- _Work item_
Word for word, please copy the listing below, with its pictures left out.

━━━━━ Material provided ━━━━━

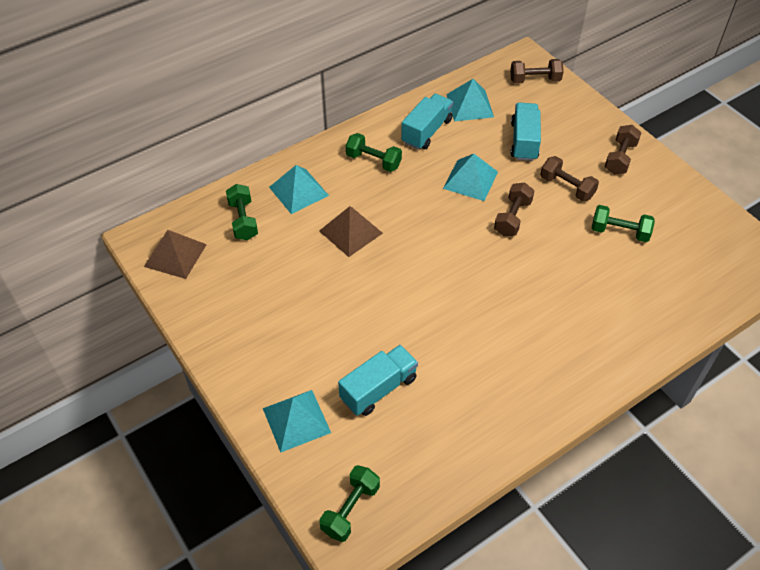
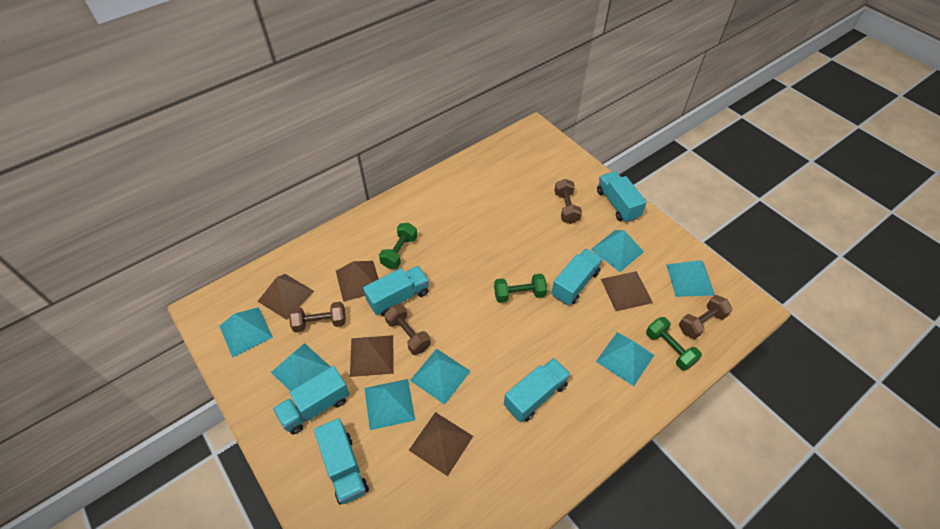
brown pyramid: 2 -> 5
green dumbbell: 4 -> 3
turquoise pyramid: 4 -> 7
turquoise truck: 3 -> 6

━━━━━

- _Task output_
brown pyramid: 2 -> 5
green dumbbell: 4 -> 3
turquoise pyramid: 4 -> 7
turquoise truck: 3 -> 6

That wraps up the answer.